**How to complete this task:** Exactly reproduce the line containing "window: (634, 743) -> (492, 278), moved" and all later lines to the end of the entries, leaving the pictures out of your copy.

::: Data shown :::

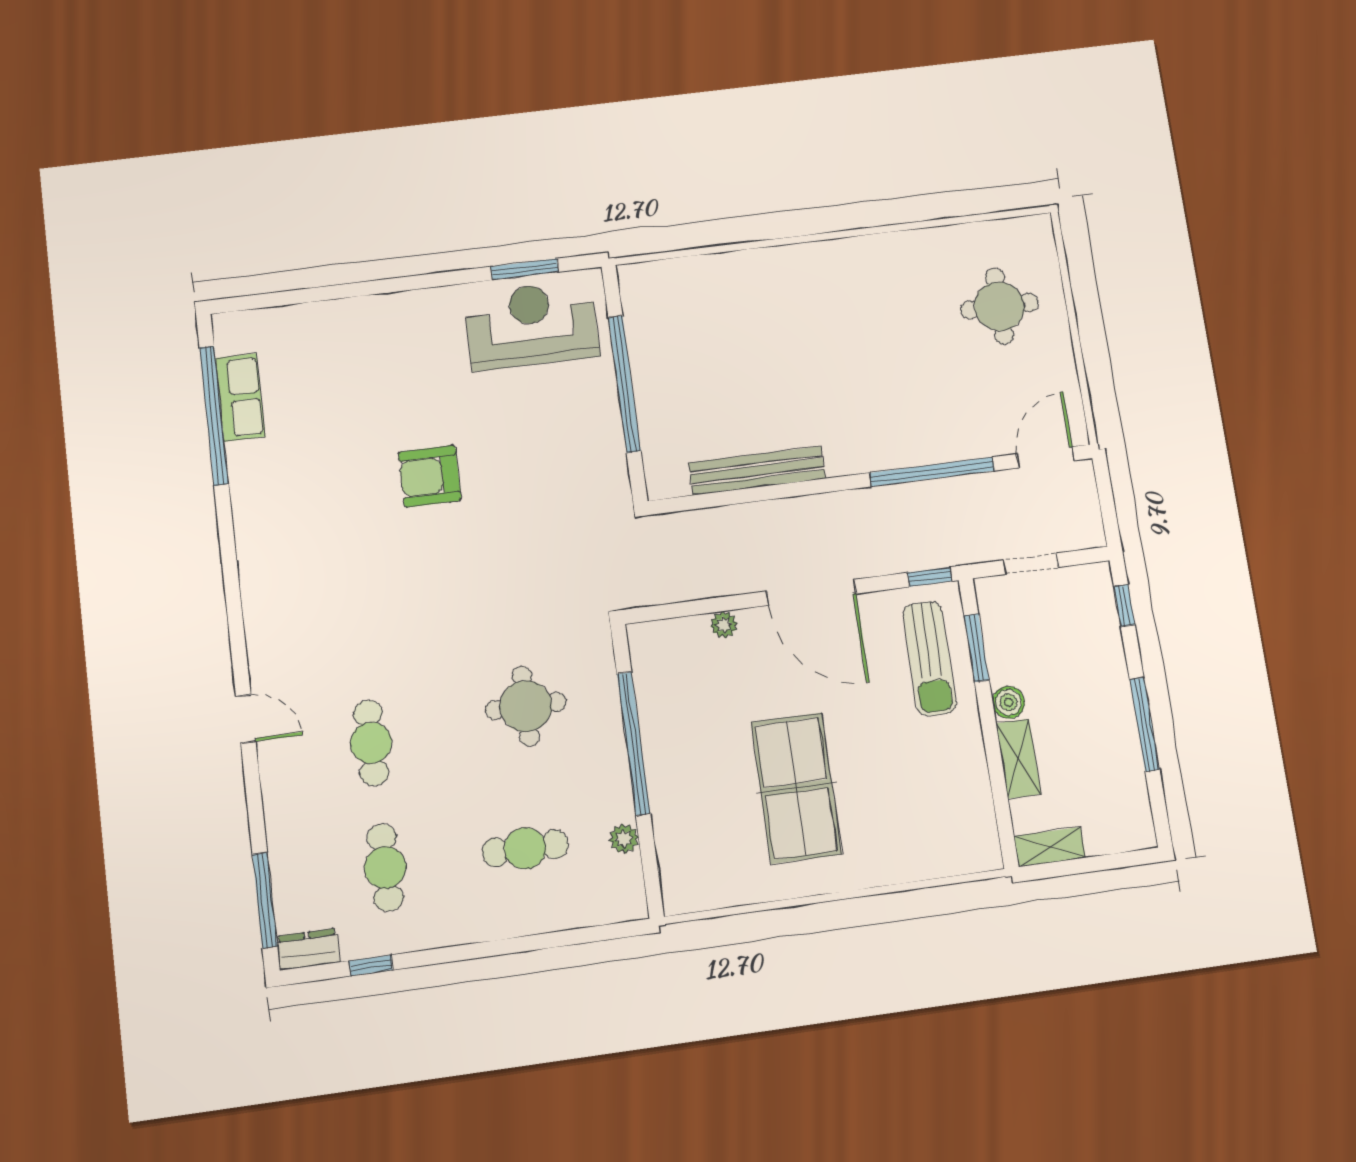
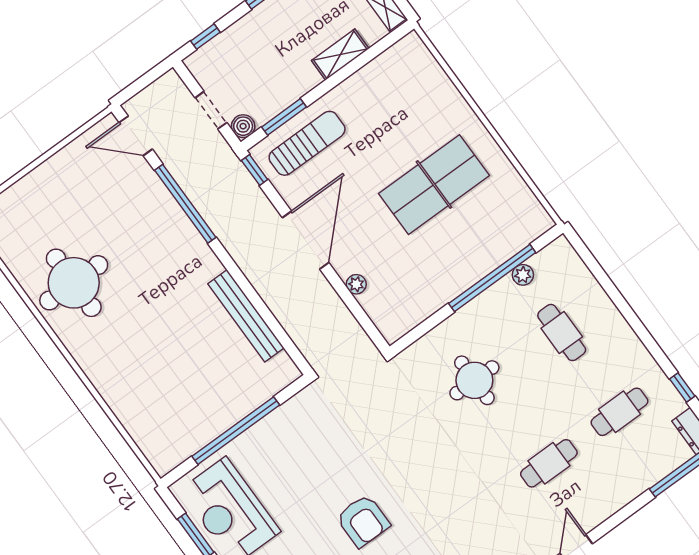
round table: (999, 306) -> (74, 283), moved, width x1.36, depth x1.36
boiler: (1008, 702) -> (243, 126), moved
window: (634, 743) -> (492, 278), moved

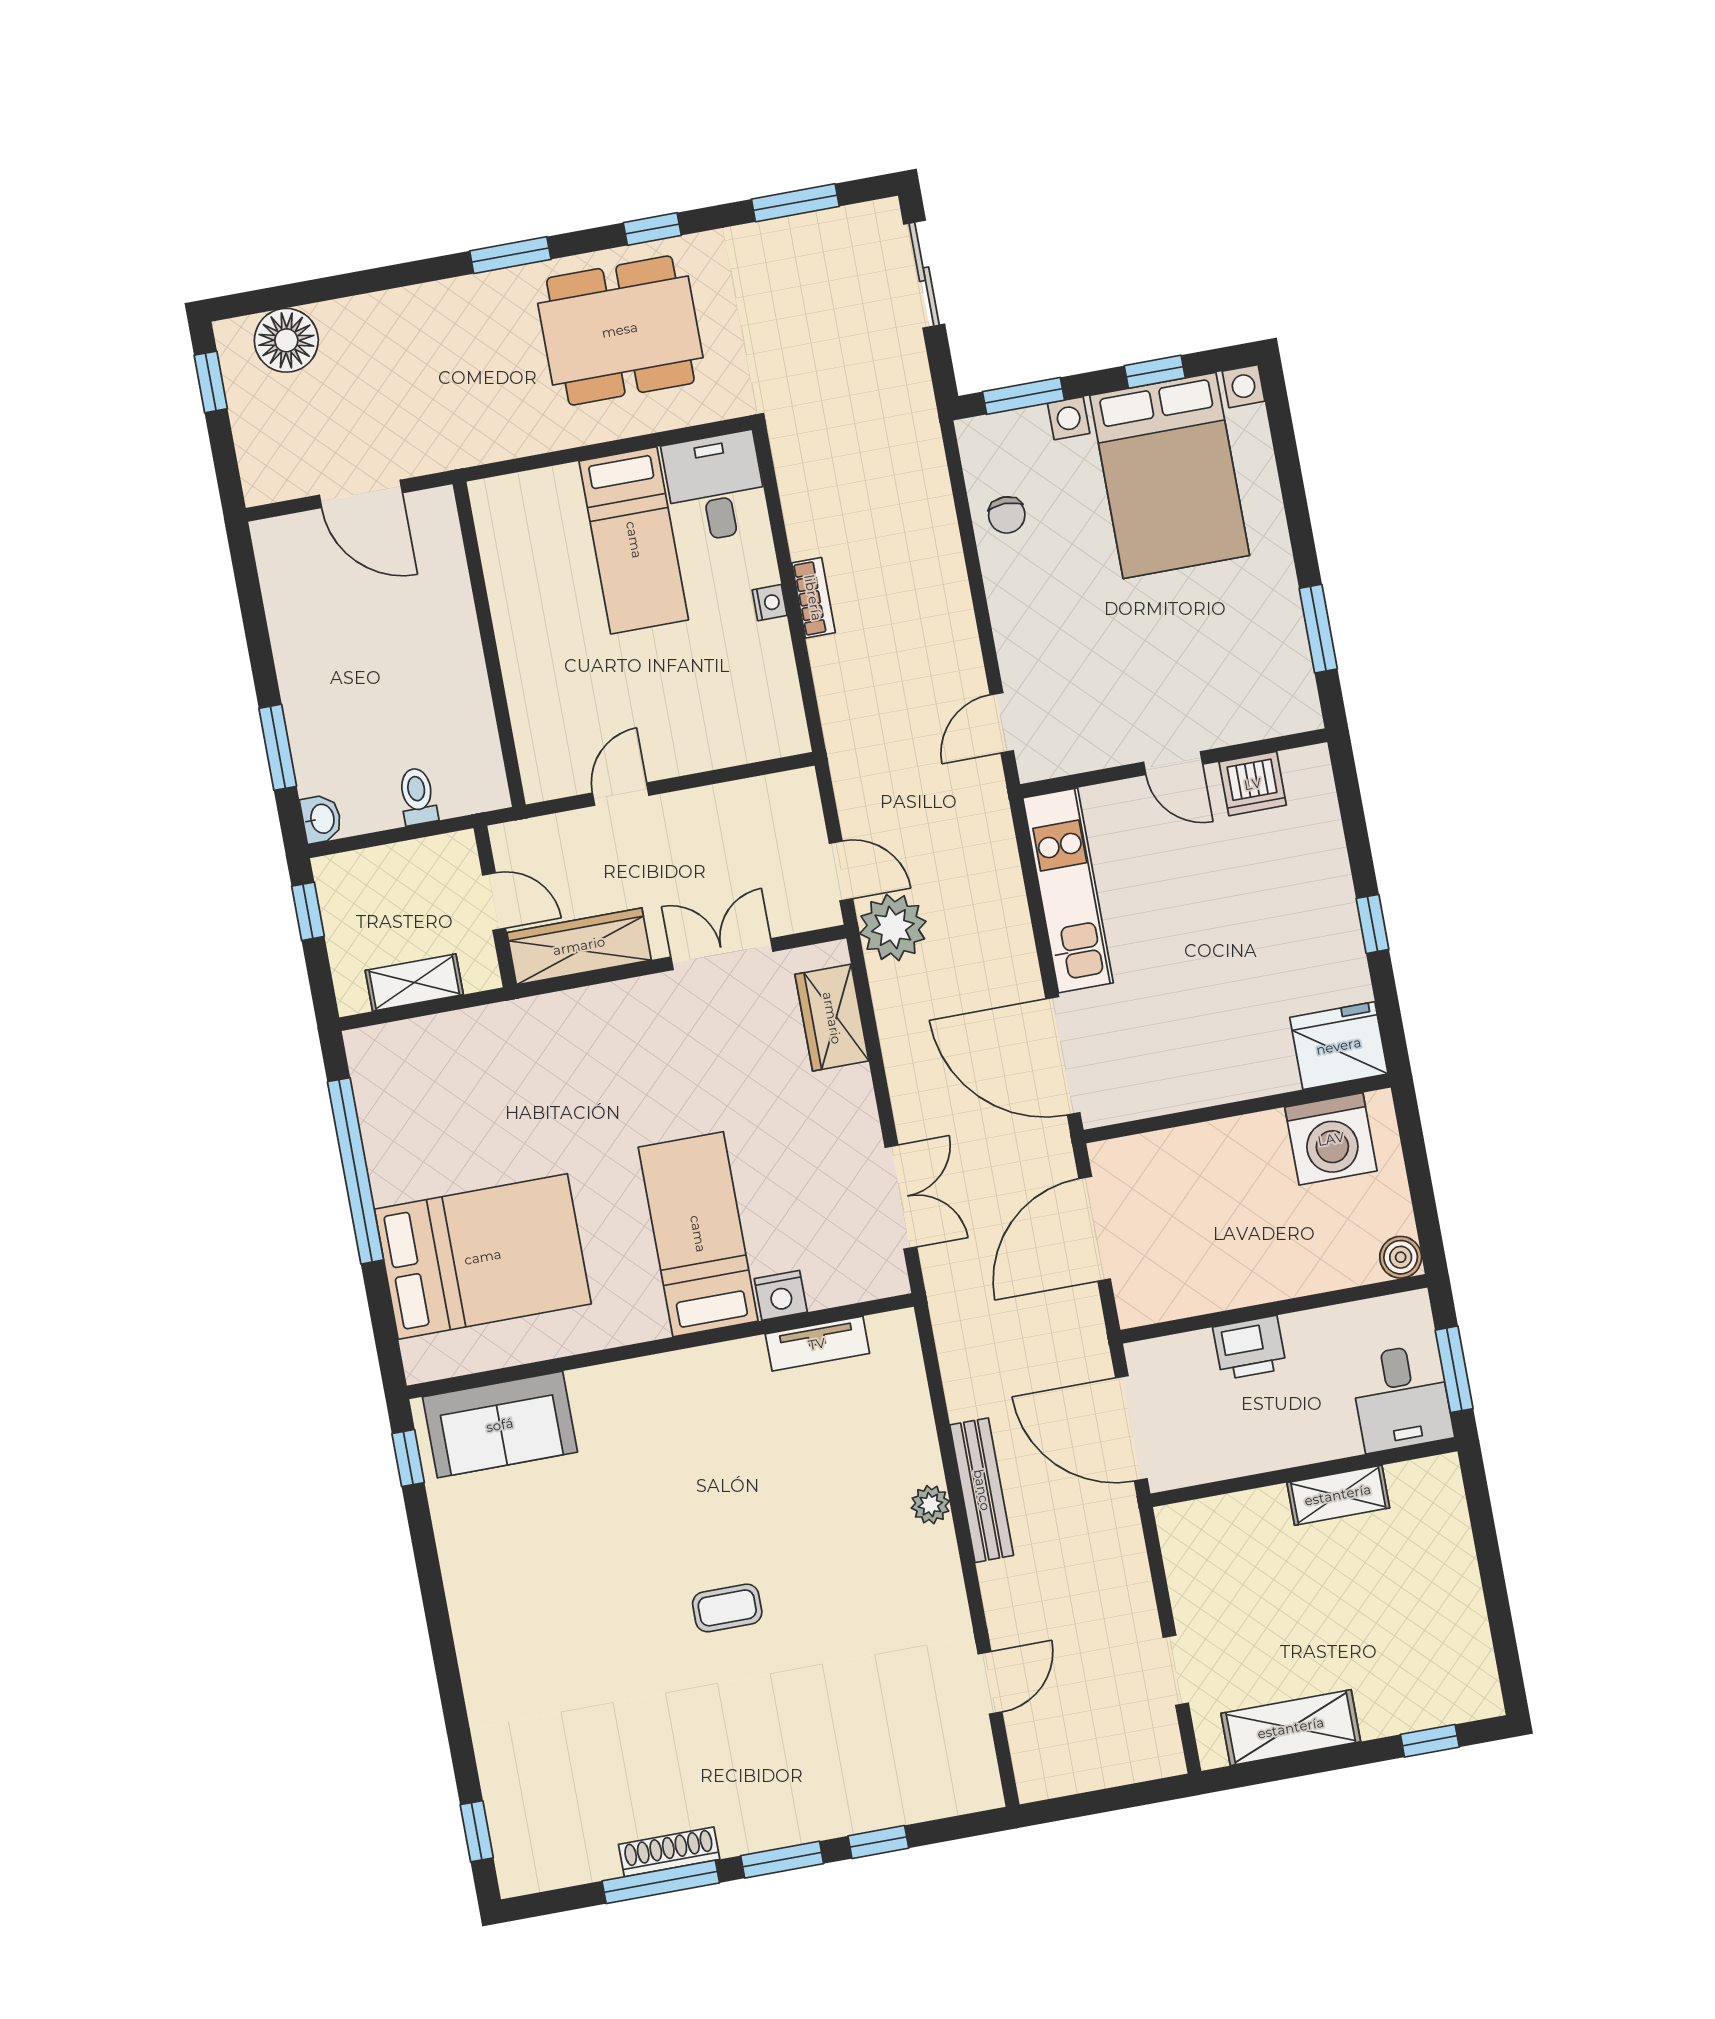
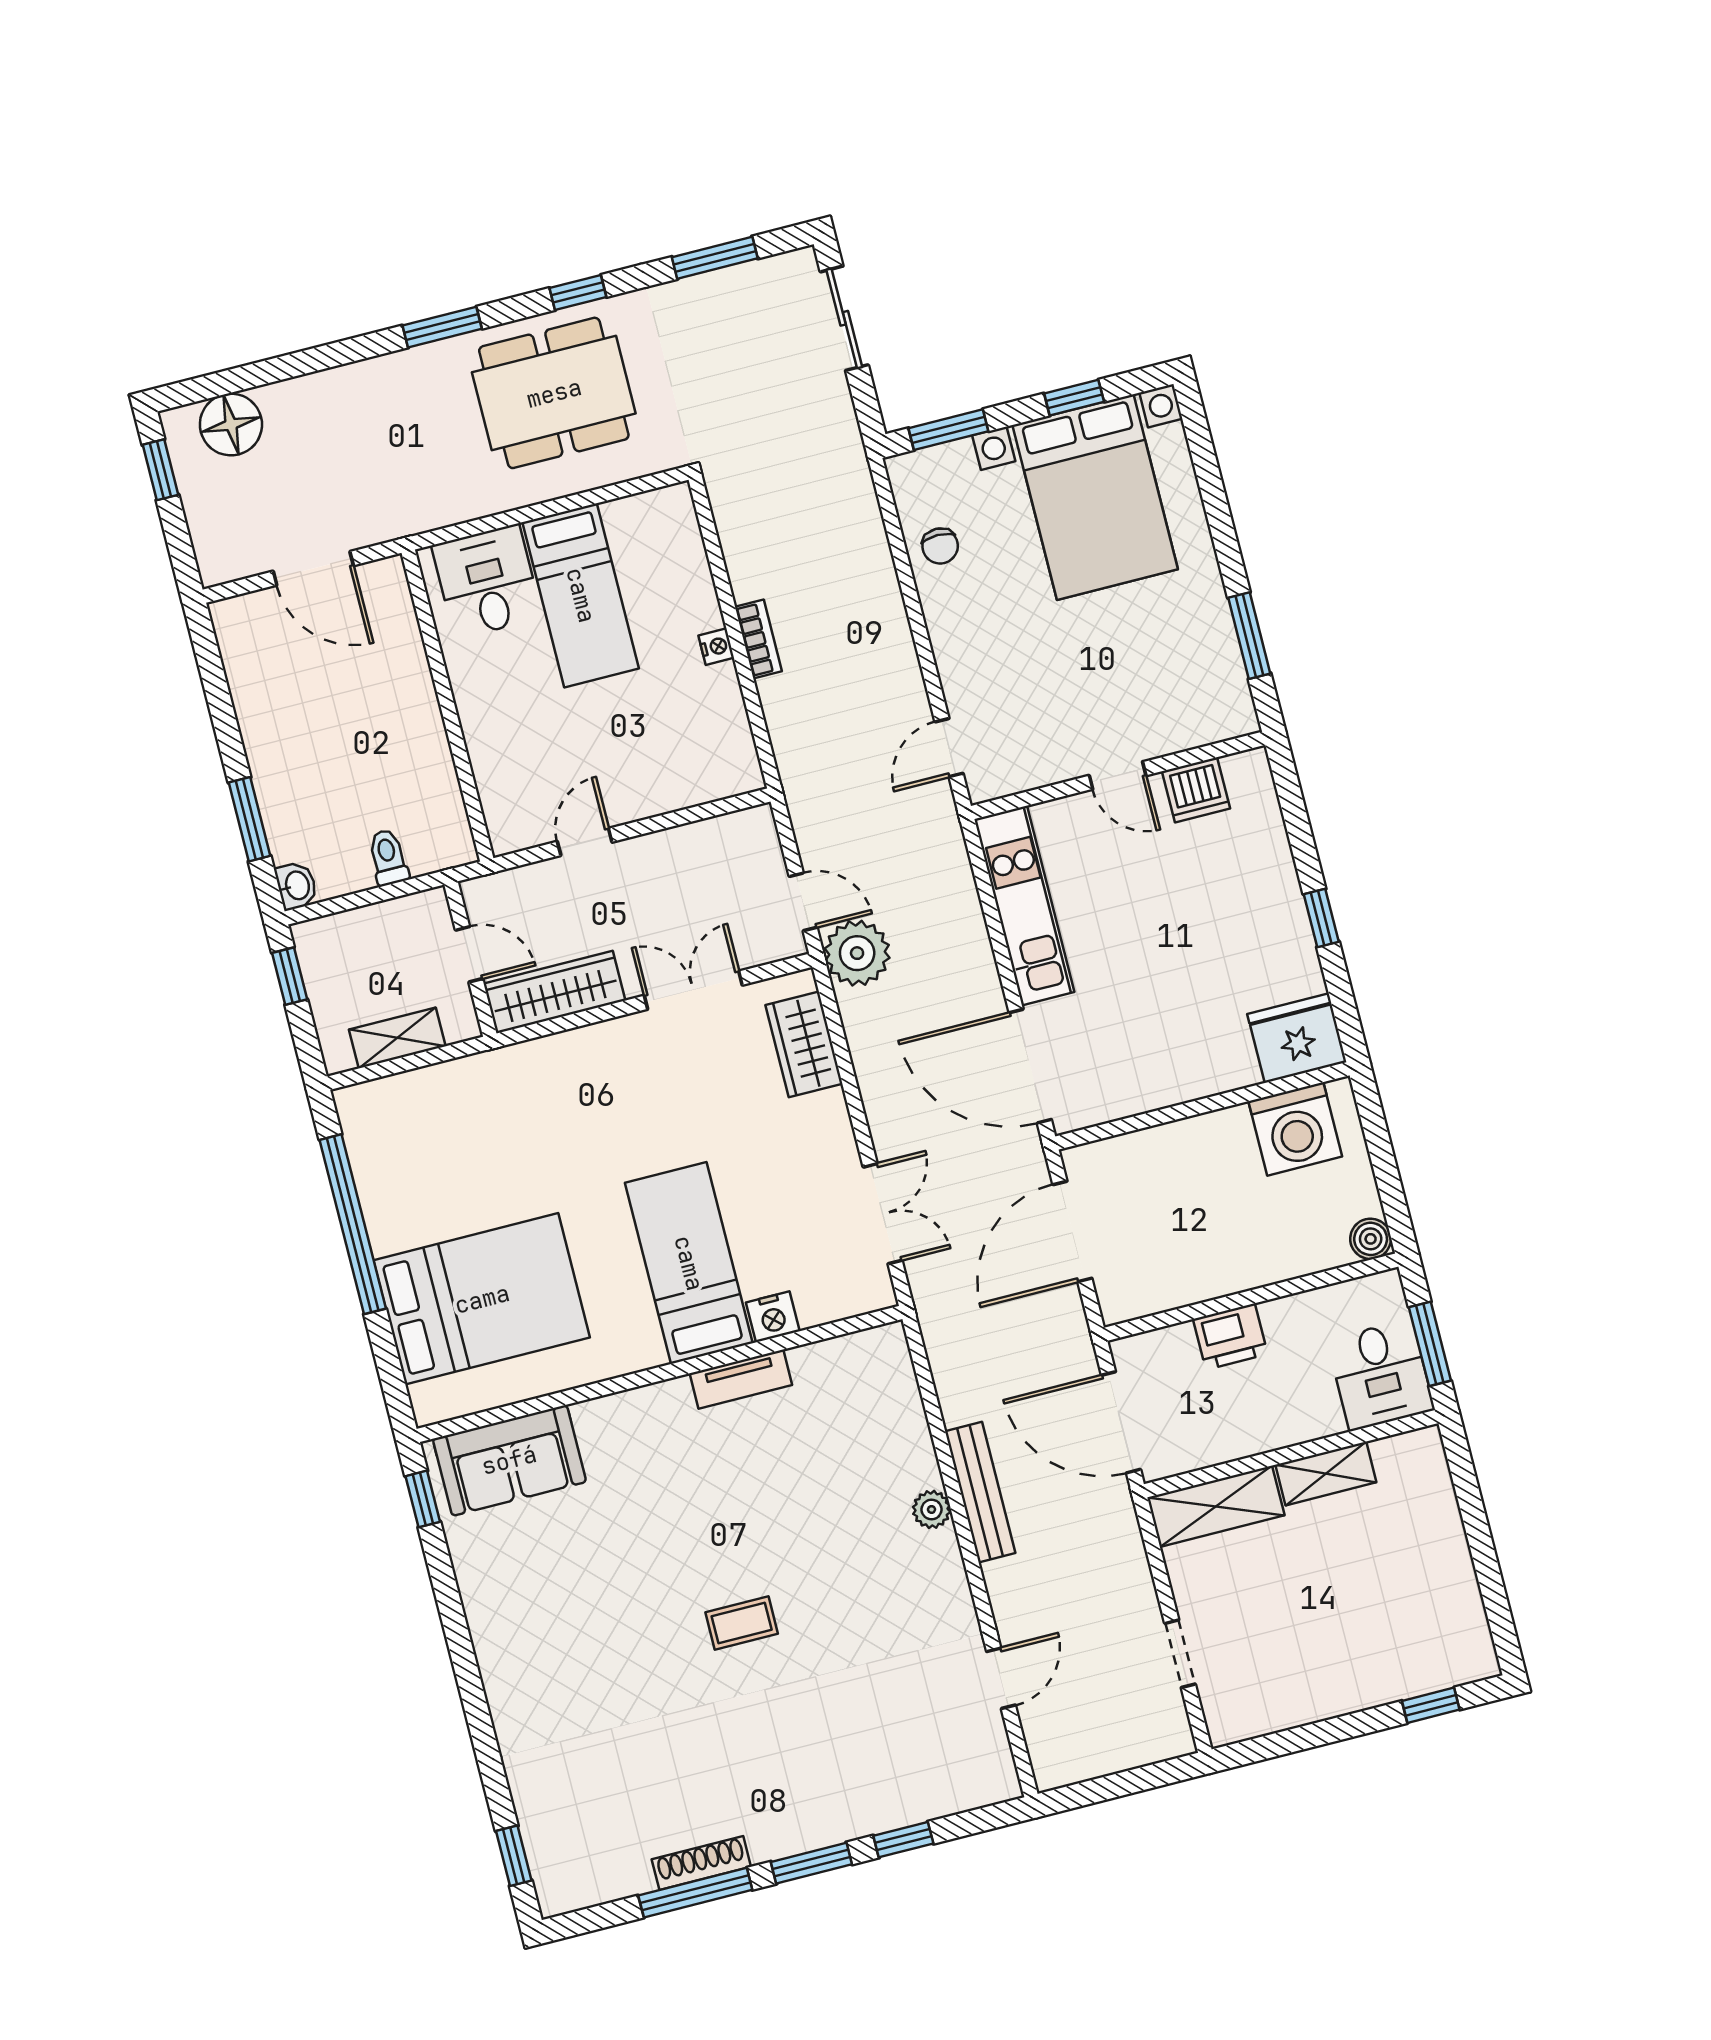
desk: (715, 487) -> (487, 582), moved
tv unit: (817, 1344) -> (741, 1379), moved
shelving: (1291, 1728) -> (1216, 1506), moved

:::

**Task answer:**
window: (634, 743) -> (492, 278), moved

desk: (715, 487) -> (487, 582), moved
tv unit: (817, 1344) -> (741, 1379), moved
shelving: (1291, 1728) -> (1216, 1506), moved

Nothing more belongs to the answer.